= DATA SHOWN =

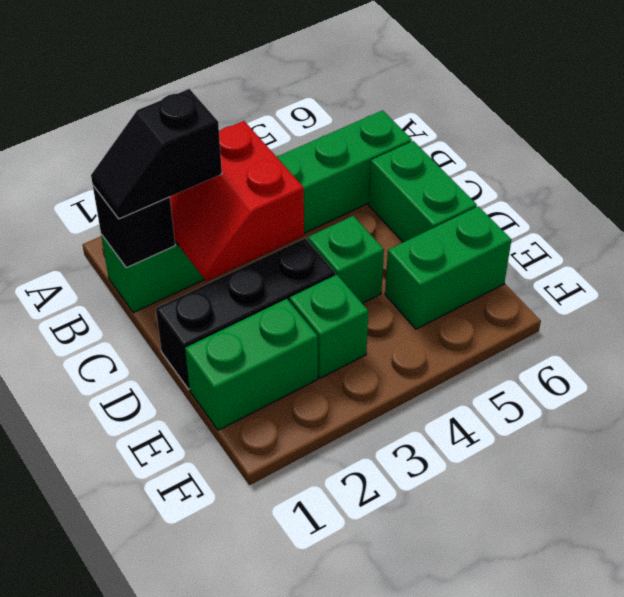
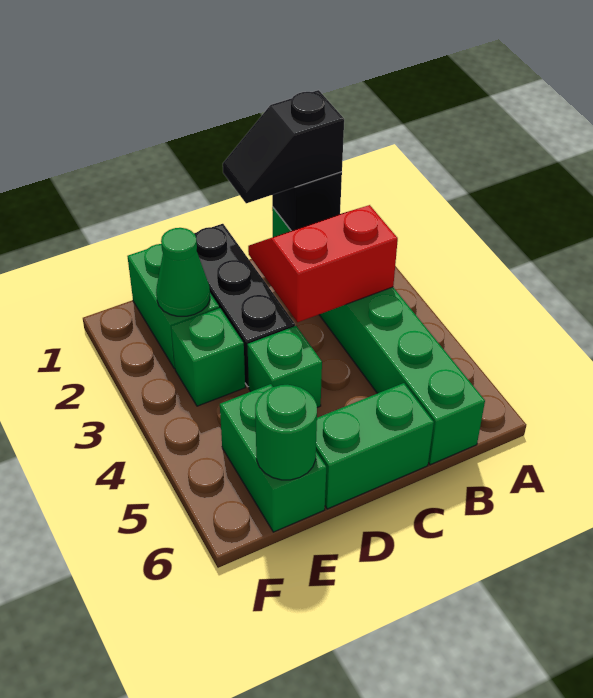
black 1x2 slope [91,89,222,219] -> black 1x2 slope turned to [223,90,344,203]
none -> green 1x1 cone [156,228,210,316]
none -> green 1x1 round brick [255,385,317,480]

* * *

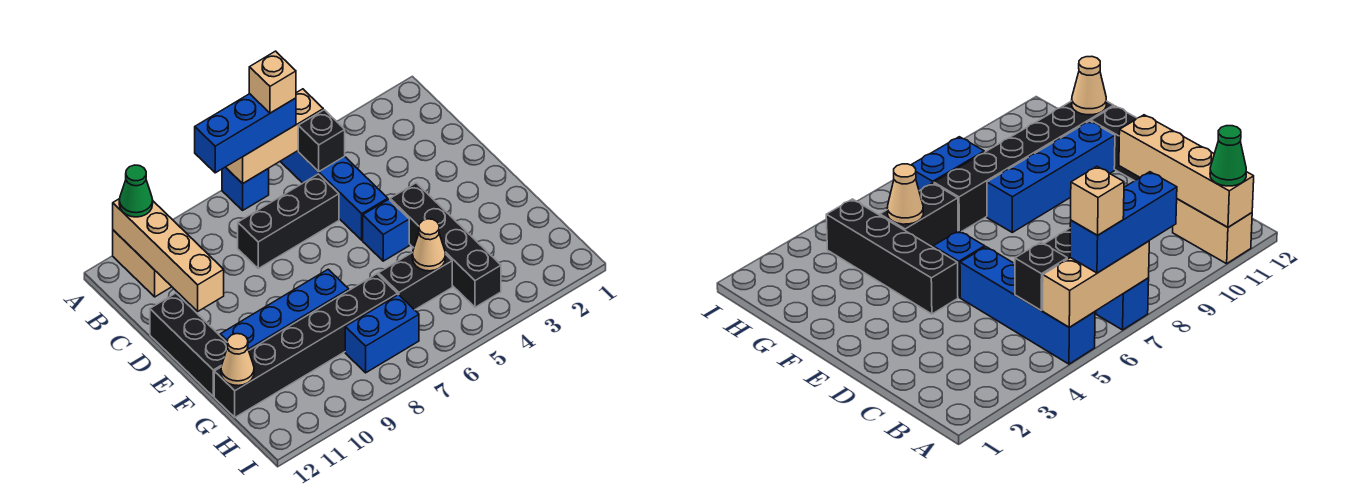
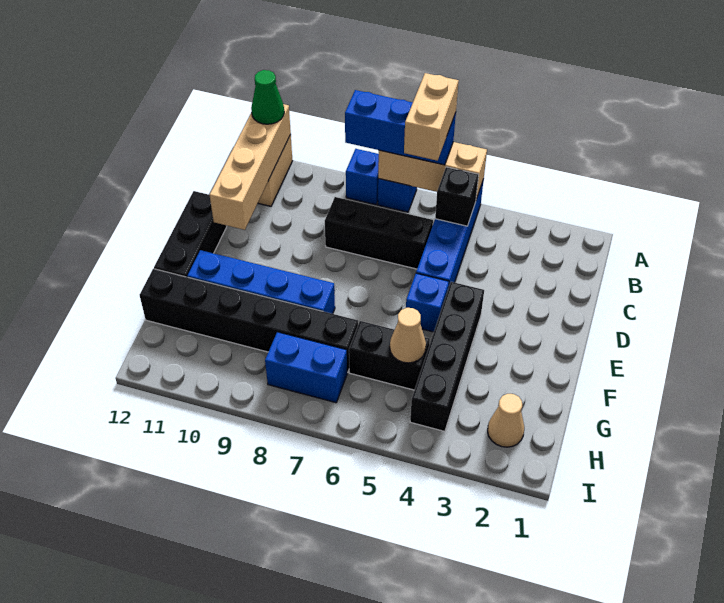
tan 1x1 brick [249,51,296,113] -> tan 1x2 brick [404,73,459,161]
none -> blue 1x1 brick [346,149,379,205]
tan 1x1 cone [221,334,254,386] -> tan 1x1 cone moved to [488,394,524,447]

= WORK INSTRUCTION =
In the listing above, find the line containing "black 1x2 slope [91,89,222,219]" and the line containing "none -> green 1x1 round", then retype both and every line between them exactly, with nothing else.

= EXERCISE OUTPUT =
black 1x2 slope [91,89,222,219] -> black 1x2 slope turned to [223,90,344,203]
none -> green 1x1 cone [156,228,210,316]
none -> green 1x1 round brick [255,385,317,480]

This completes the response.